===== Information

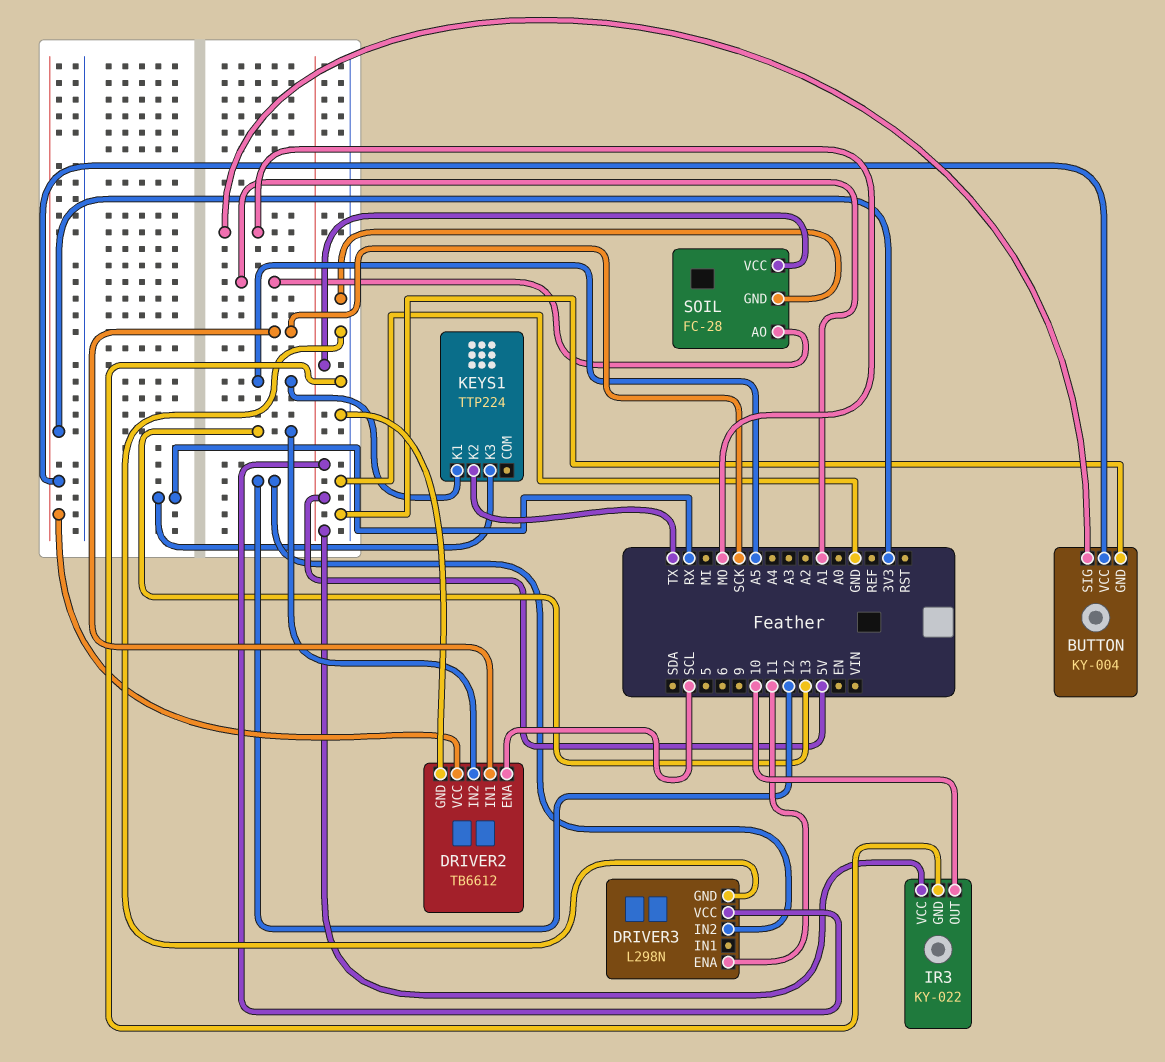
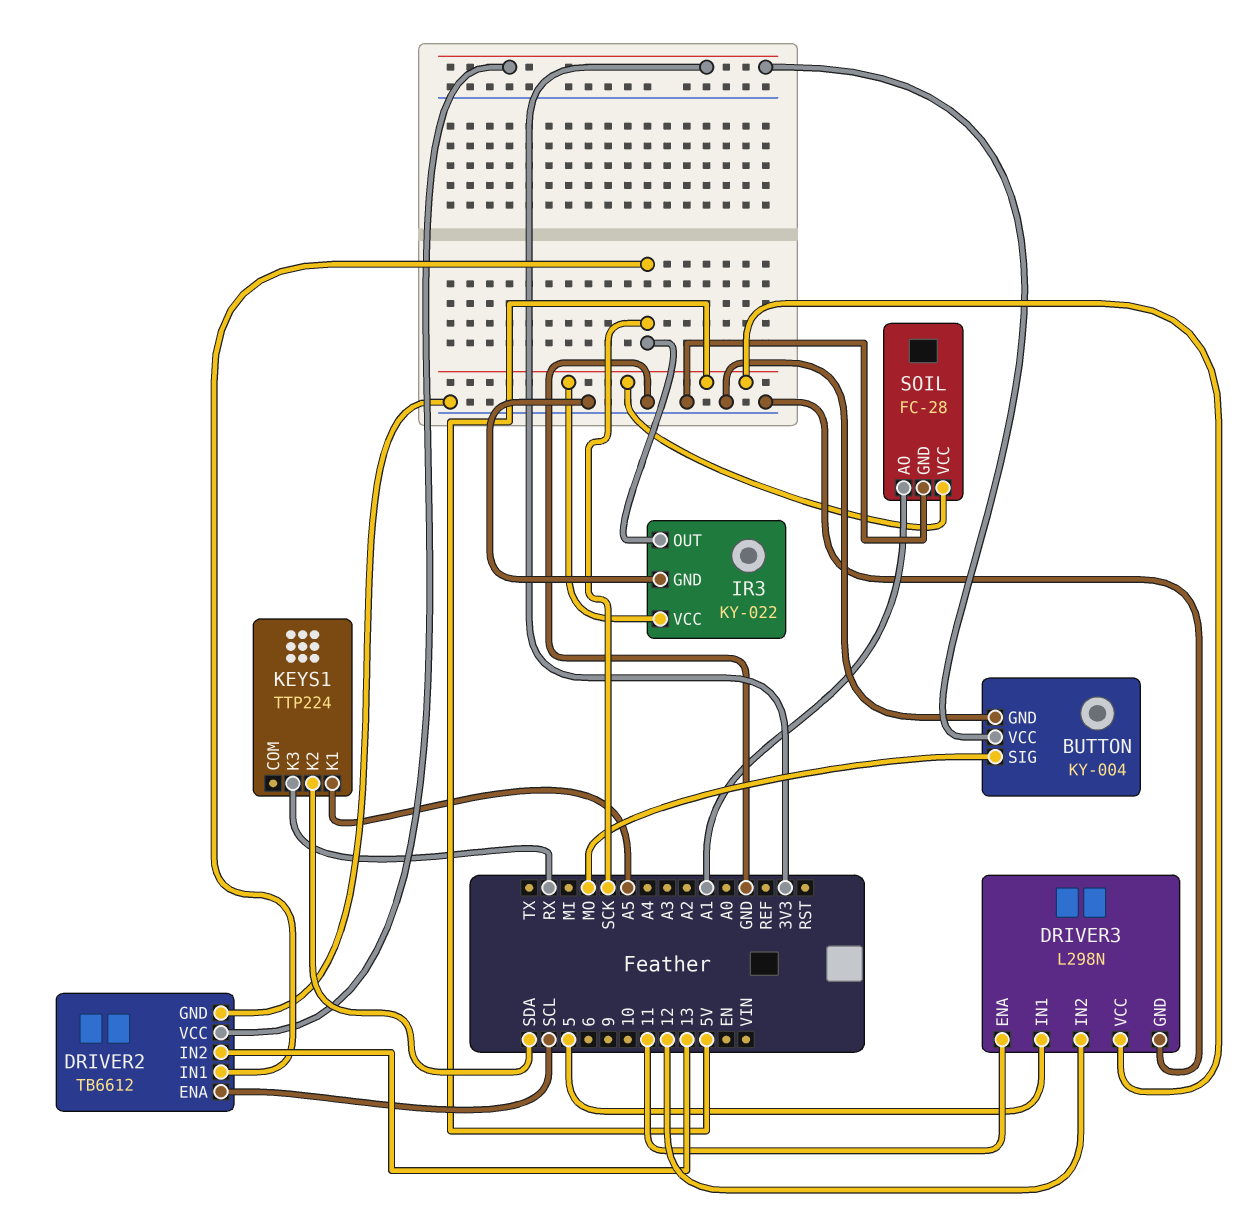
DRIVER3 pin IN1: none -> 5
IR3 pin OUT: 10 -> SCK
KEYS1 pin K2: TX -> SDA

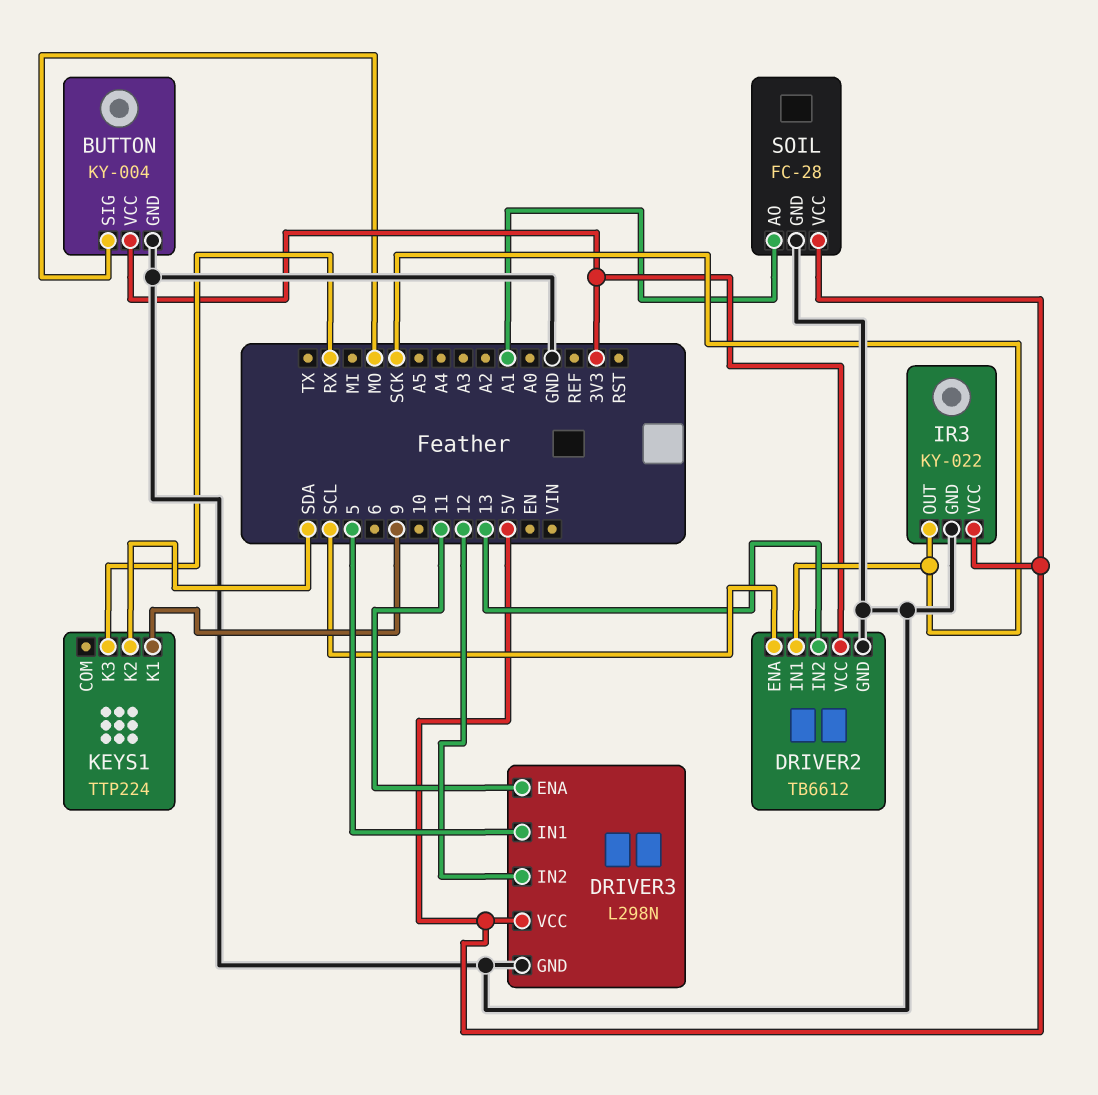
KEYS1 pin K1: A5 -> 9

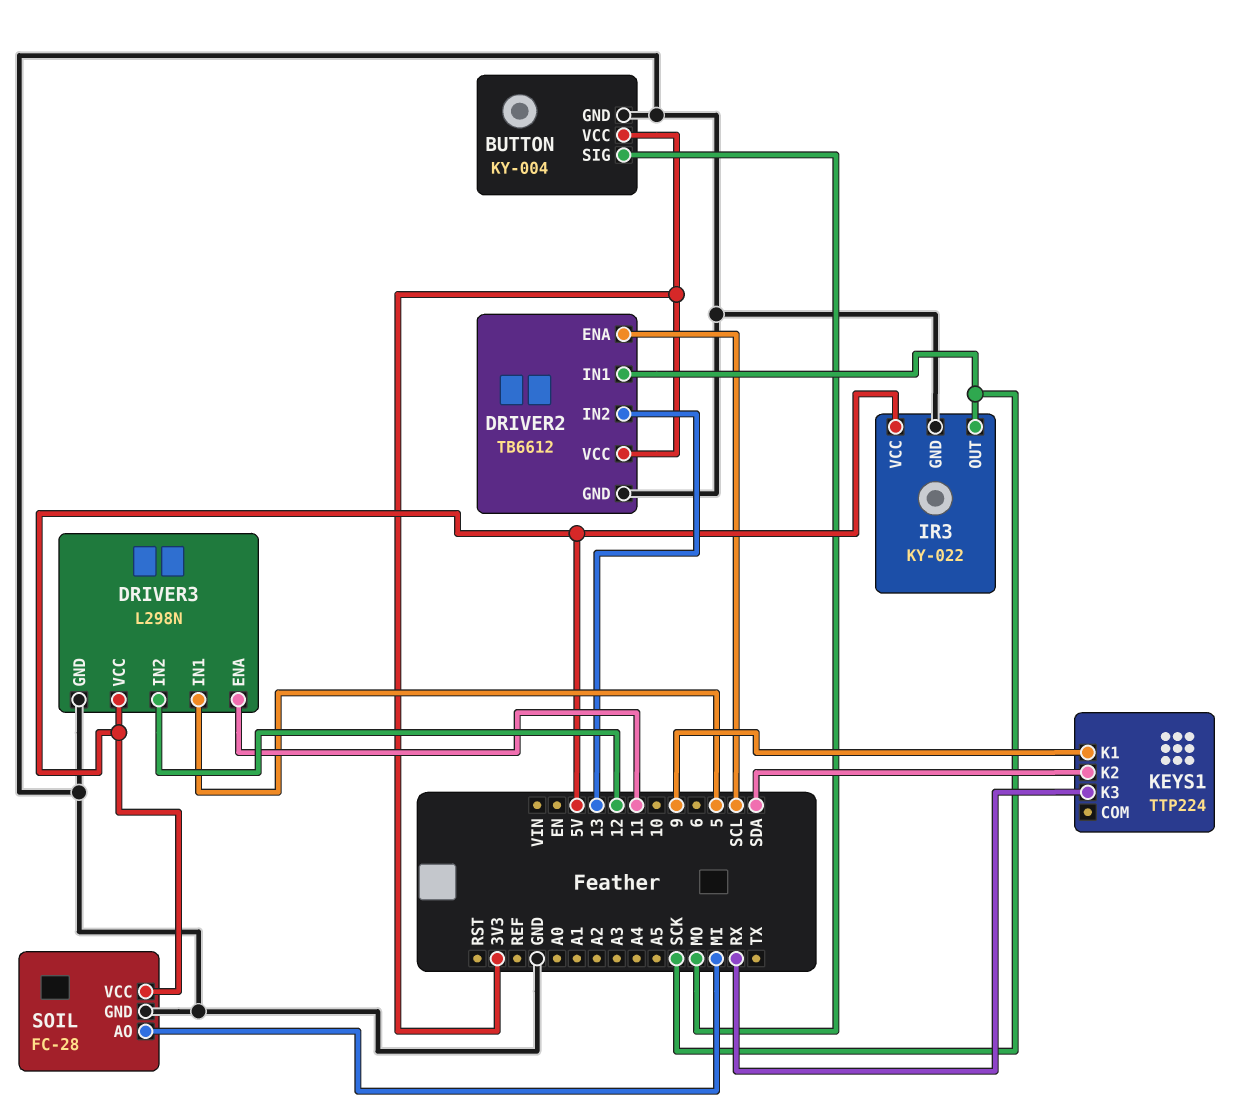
SOIL pin AO: A1 -> MI

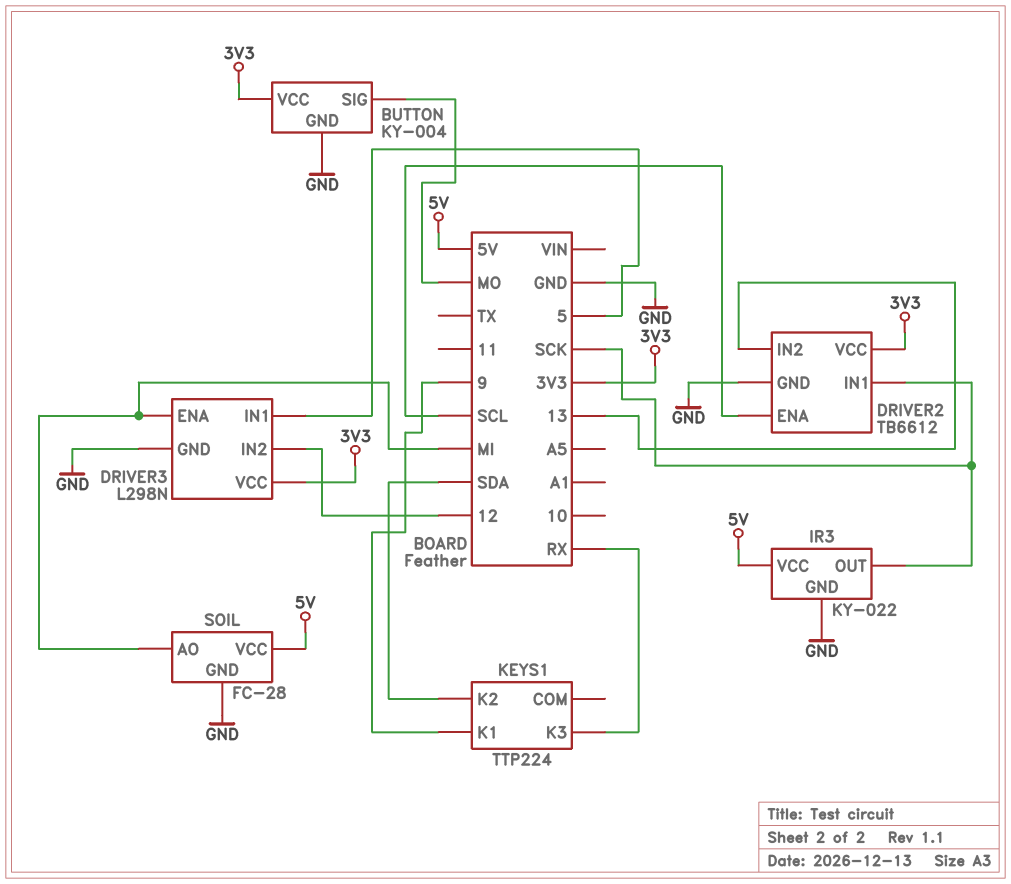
DRIVER3 pin ENA: 11 -> MI
DRIVER3 pin VCC: 5V -> 3V3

==========

Task to complete – Your copy should be the entries retyped exactly, with no images in it.

Task response –
DRIVER3 pin IN1: none -> 5
IR3 pin OUT: 10 -> SCK
KEYS1 pin K2: TX -> SDA

KEYS1 pin K1: A5 -> 9

SOIL pin AO: A1 -> MI

DRIVER3 pin ENA: 11 -> MI
DRIVER3 pin VCC: 5V -> 3V3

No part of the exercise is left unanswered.